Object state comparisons
§ §
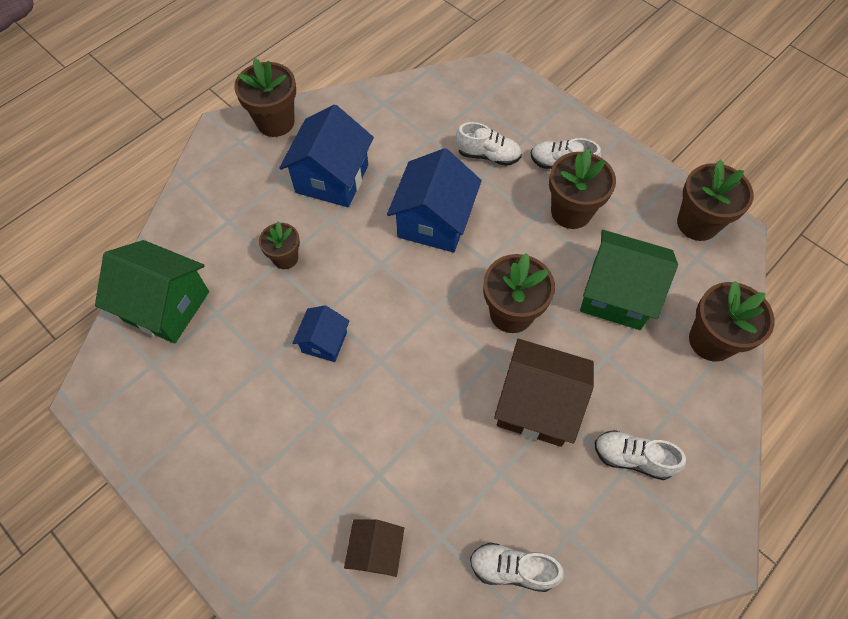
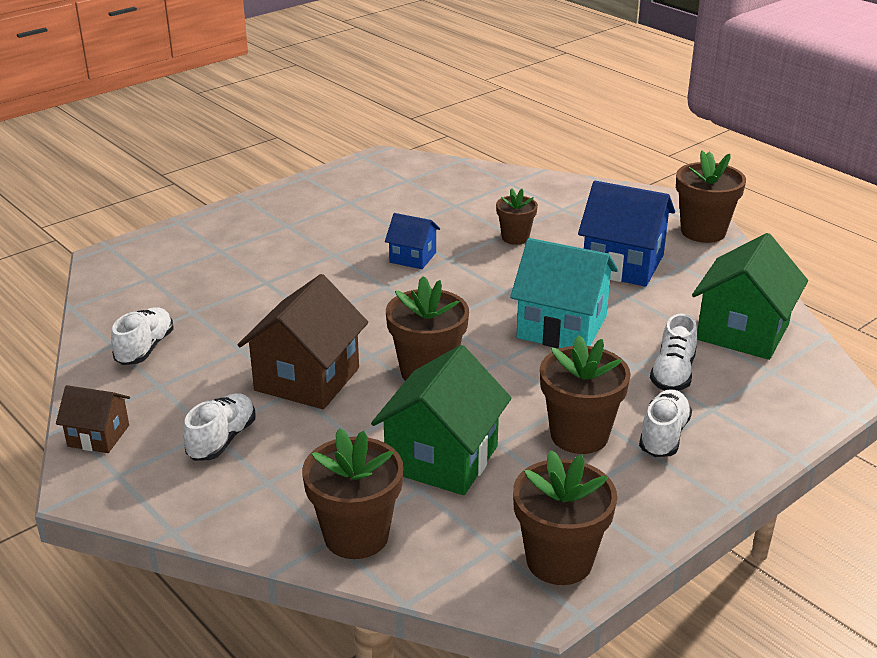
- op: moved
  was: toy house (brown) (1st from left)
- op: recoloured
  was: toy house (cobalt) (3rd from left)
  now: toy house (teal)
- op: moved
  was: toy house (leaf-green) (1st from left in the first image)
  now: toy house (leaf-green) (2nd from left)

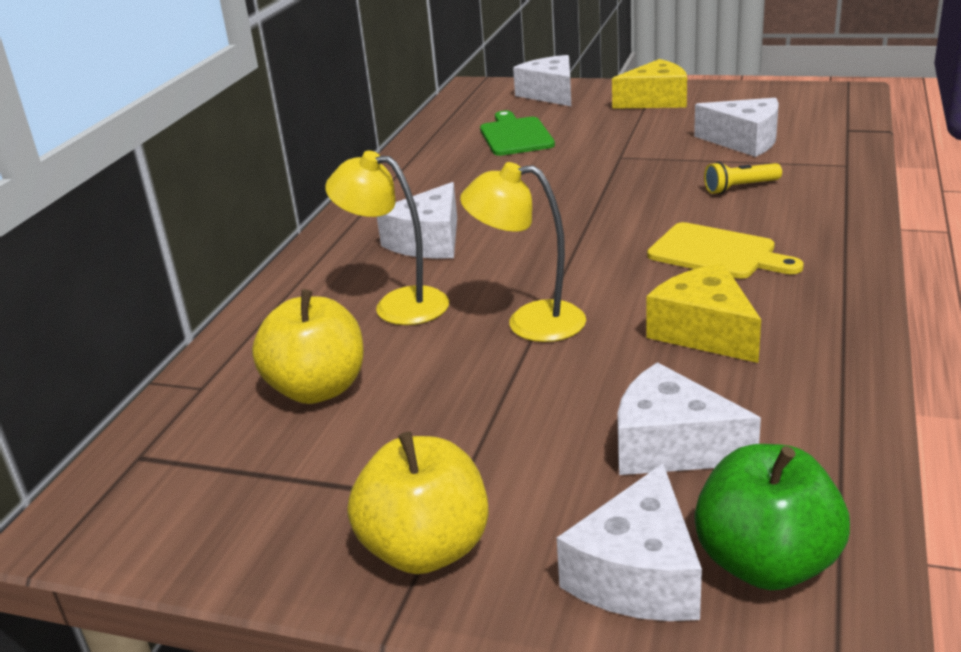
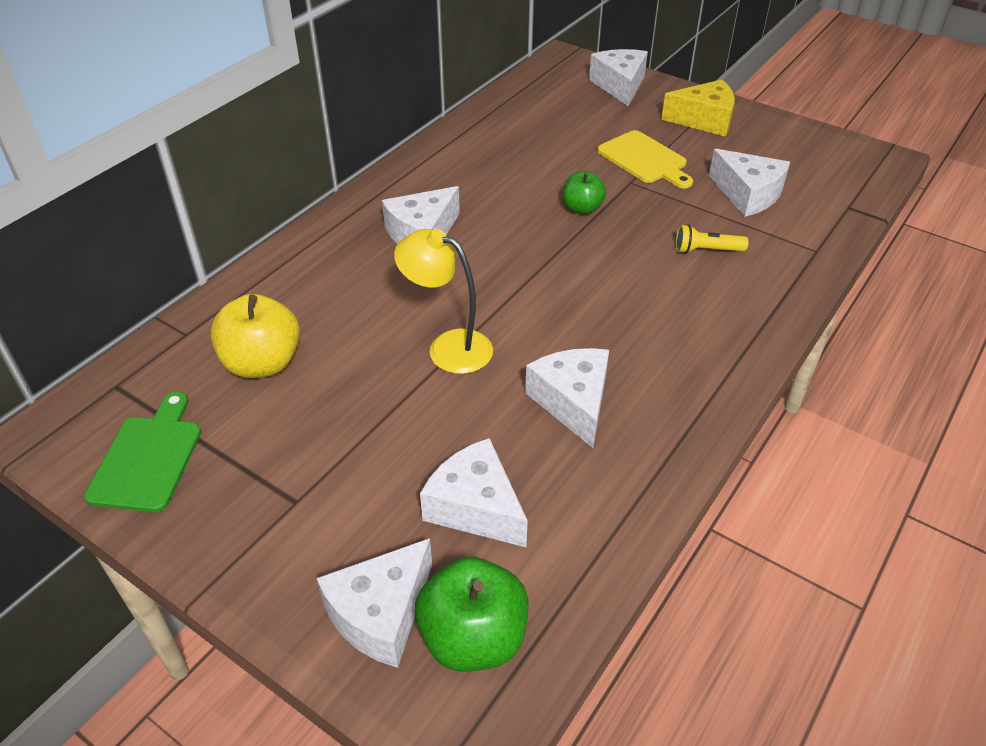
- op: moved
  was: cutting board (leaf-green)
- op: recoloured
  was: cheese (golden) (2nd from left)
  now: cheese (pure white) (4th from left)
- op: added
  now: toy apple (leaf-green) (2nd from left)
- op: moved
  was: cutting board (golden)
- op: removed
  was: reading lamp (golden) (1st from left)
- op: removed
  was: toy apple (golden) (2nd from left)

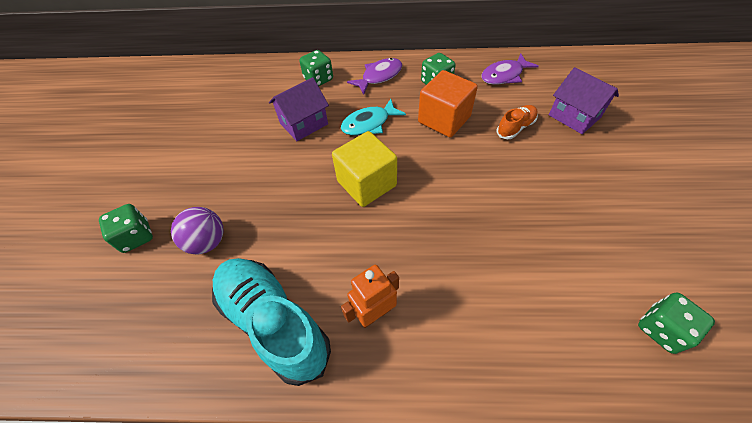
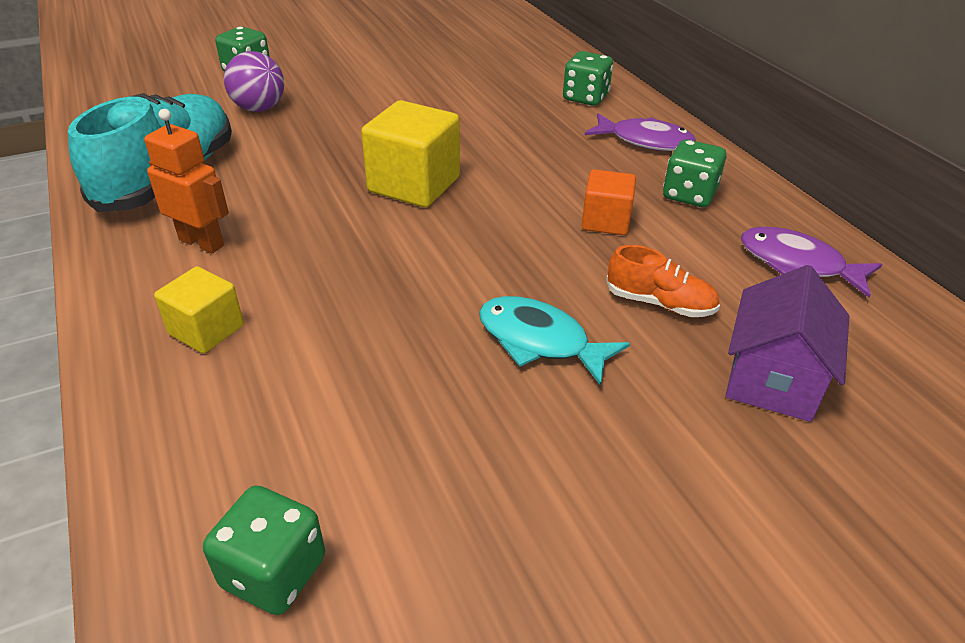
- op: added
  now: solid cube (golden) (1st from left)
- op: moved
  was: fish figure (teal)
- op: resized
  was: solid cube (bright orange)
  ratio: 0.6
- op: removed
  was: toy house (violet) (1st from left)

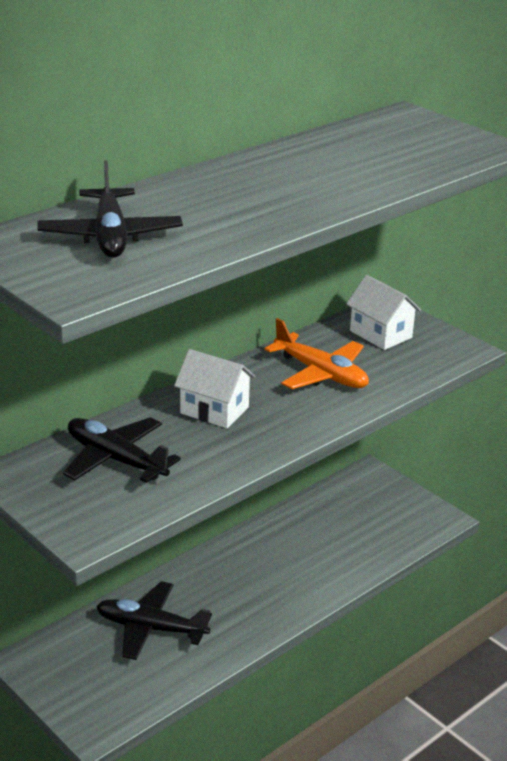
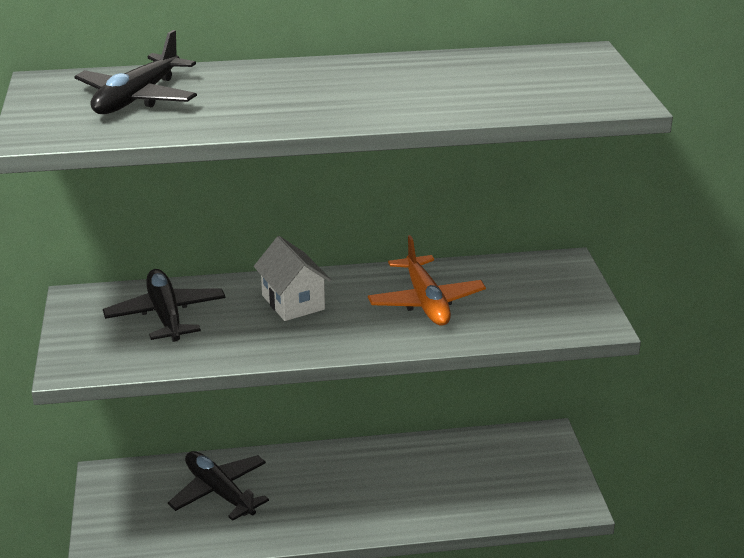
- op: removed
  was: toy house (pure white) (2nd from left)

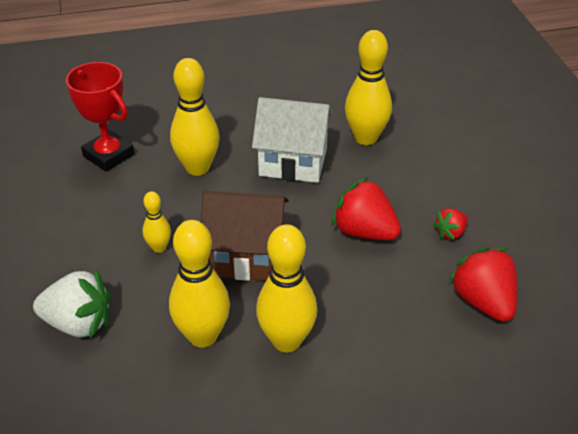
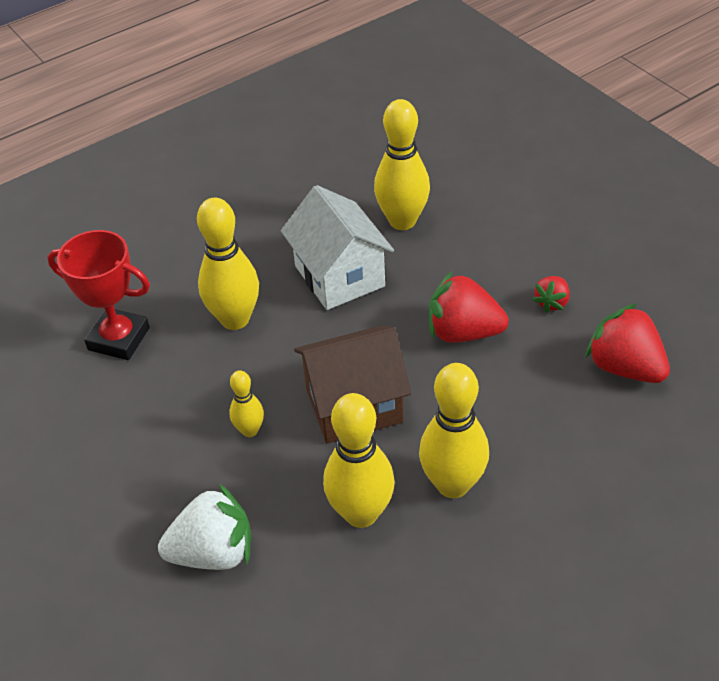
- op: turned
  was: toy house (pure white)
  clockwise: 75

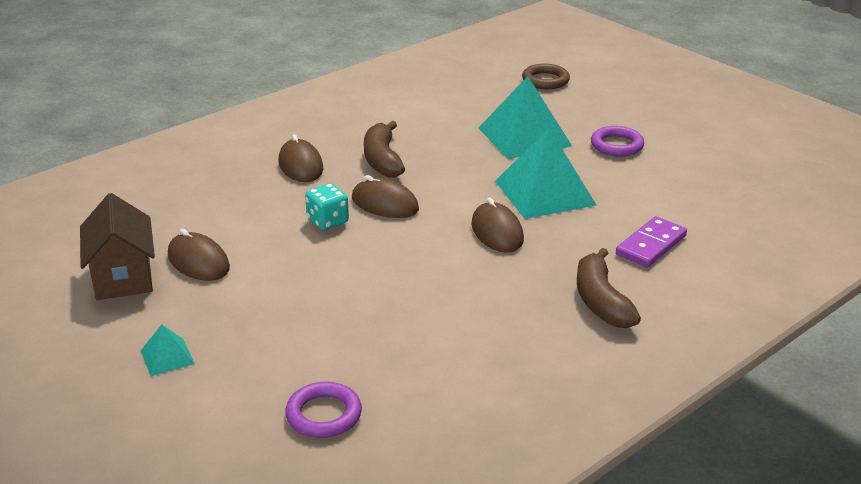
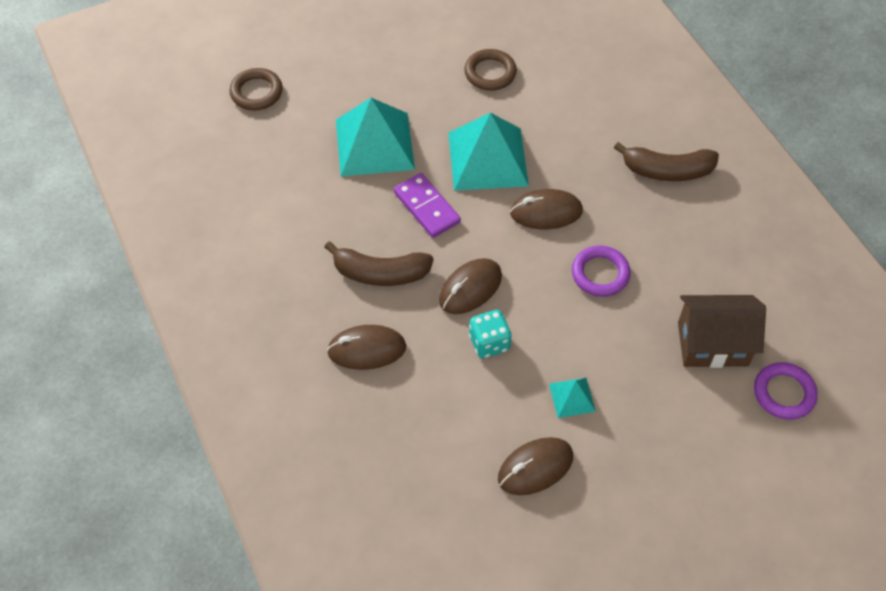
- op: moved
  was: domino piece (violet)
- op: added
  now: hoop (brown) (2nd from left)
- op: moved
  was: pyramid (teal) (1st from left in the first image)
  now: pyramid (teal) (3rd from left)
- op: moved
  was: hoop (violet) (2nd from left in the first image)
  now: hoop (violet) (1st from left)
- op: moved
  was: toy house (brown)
§ §
YOUR INSTRUCTIONS:
Repeat the entries exactly and keep the pictures out of the copy.

OUTPUT OF THE TASK:
- op: moved
  was: toy house (brown) (1st from left)
- op: recoloured
  was: toy house (cobalt) (3rd from left)
  now: toy house (teal)
- op: moved
  was: toy house (leaf-green) (1st from left in the first image)
  now: toy house (leaf-green) (2nd from left)

- op: moved
  was: cutting board (leaf-green)
- op: recoloured
  was: cheese (golden) (2nd from left)
  now: cheese (pure white) (4th from left)
- op: added
  now: toy apple (leaf-green) (2nd from left)
- op: moved
  was: cutting board (golden)
- op: removed
  was: reading lamp (golden) (1st from left)
- op: removed
  was: toy apple (golden) (2nd from left)

- op: added
  now: solid cube (golden) (1st from left)
- op: moved
  was: fish figure (teal)
- op: resized
  was: solid cube (bright orange)
  ratio: 0.6
- op: removed
  was: toy house (violet) (1st from left)

- op: removed
  was: toy house (pure white) (2nd from left)

- op: turned
  was: toy house (pure white)
  clockwise: 75

- op: moved
  was: domino piece (violet)
- op: added
  now: hoop (brown) (2nd from left)
- op: moved
  was: pyramid (teal) (1st from left in the first image)
  now: pyramid (teal) (3rd from left)
- op: moved
  was: hoop (violet) (2nd from left in the first image)
  now: hoop (violet) (1st from left)
- op: moved
  was: toy house (brown)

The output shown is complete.